RECORDS PROVIDED
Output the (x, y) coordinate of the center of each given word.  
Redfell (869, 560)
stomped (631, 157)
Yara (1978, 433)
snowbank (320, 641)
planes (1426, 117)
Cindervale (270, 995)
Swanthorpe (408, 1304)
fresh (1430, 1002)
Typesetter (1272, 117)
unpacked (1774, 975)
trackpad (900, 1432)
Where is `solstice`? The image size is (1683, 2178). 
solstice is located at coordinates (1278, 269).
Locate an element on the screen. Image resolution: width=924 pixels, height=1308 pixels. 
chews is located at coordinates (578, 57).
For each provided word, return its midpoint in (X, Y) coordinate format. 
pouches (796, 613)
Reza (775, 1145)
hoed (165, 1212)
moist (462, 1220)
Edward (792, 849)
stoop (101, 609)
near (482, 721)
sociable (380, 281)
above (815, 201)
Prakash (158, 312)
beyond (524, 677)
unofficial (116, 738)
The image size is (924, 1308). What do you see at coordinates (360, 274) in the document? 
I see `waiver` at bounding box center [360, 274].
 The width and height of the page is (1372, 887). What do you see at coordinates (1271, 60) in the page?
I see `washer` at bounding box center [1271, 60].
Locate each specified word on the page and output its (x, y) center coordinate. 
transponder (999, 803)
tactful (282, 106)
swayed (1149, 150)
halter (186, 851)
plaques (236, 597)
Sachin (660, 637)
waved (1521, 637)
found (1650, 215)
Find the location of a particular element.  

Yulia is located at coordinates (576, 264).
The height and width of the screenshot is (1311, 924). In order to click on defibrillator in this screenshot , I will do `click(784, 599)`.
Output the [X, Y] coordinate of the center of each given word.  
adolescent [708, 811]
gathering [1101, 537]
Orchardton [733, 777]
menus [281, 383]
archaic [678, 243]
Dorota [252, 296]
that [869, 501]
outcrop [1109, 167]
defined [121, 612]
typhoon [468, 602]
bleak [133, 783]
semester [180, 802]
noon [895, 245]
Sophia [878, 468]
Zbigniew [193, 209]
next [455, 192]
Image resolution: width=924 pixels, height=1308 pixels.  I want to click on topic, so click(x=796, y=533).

SHORT TASK
Can you lay out every line of the rows above as a JSON list of strings, one string per line, skipping any blank lines?

SOLVED PROBLEM
[
  "Output the (x, y) coordinate of the center of each given word.  ",
  "Redfell (869, 560)",
  "stomped (631, 157)",
  "Yara (1978, 433)",
  "snowbank (320, 641)",
  "planes (1426, 117)",
  "Cindervale (270, 995)",
  "Swanthorpe (408, 1304)",
  "fresh (1430, 1002)",
  "Typesetter (1272, 117)",
  "unpacked (1774, 975)",
  "trackpad (900, 1432)",
  "Where is `solstice`? The image size is (1683, 2178). ",
  "solstice is located at coordinates (1278, 269).",
  "Locate an element on the screen. Image resolution: width=924 pixels, height=1308 pixels. ",
  "chews is located at coordinates (578, 57).",
  "For each provided word, return its midpoint in (X, Y) coordinate format. ",
  "pouches (796, 613)",
  "Reza (775, 1145)",
  "hoed (165, 1212)",
  "moist (462, 1220)",
  "Edward (792, 849)",
  "stoop (101, 609)",
  "near (482, 721)",
  "sociable (380, 281)",
  "above (815, 201)",
  "Prakash (158, 312)",
  "beyond (524, 677)",
  "unofficial (116, 738)",
  "The image size is (924, 1308). What do you see at coordinates (360, 274) in the document? ",
  "I see `waiver` at bounding box center [360, 274].",
  " The width and height of the page is (1372, 887). What do you see at coordinates (1271, 60) in the page?",
  "I see `washer` at bounding box center [1271, 60].",
  "Locate each specified word on the page and output its (x, y) center coordinate. ",
  "transponder (999, 803)",
  "tactful (282, 106)",
  "swayed (1149, 150)",
  "halter (186, 851)",
  "plaques (236, 597)",
  "Sachin (660, 637)",
  "waved (1521, 637)",
  "found (1650, 215)",
  "Find the location of a particular element.  ",
  "Yulia is located at coordinates (576, 264).",
  "The height and width of the screenshot is (1311, 924). In order to click on defibrillator in this screenshot , I will do `click(784, 599)`.",
  "Output the [X, Y] coordinate of the center of each given word.  ",
  "adolescent [708, 811]",
  "gathering [1101, 537]",
  "Orchardton [733, 777]",
  "menus [281, 383]",
  "archaic [678, 243]",
  "Dorota [252, 296]",
  "that [869, 501]",
  "outcrop [1109, 167]",
  "defined [121, 612]",
  "typhoon [468, 602]",
  "bleak [133, 783]",
  "semester [180, 802]",
  "noon [895, 245]",
  "Sophia [878, 468]",
  "Zbigniew [193, 209]",
  "next [455, 192]",
  "Image resolution: width=924 pixels, height=1308 pixels.  I want to click on topic, so click(x=796, y=533)."
]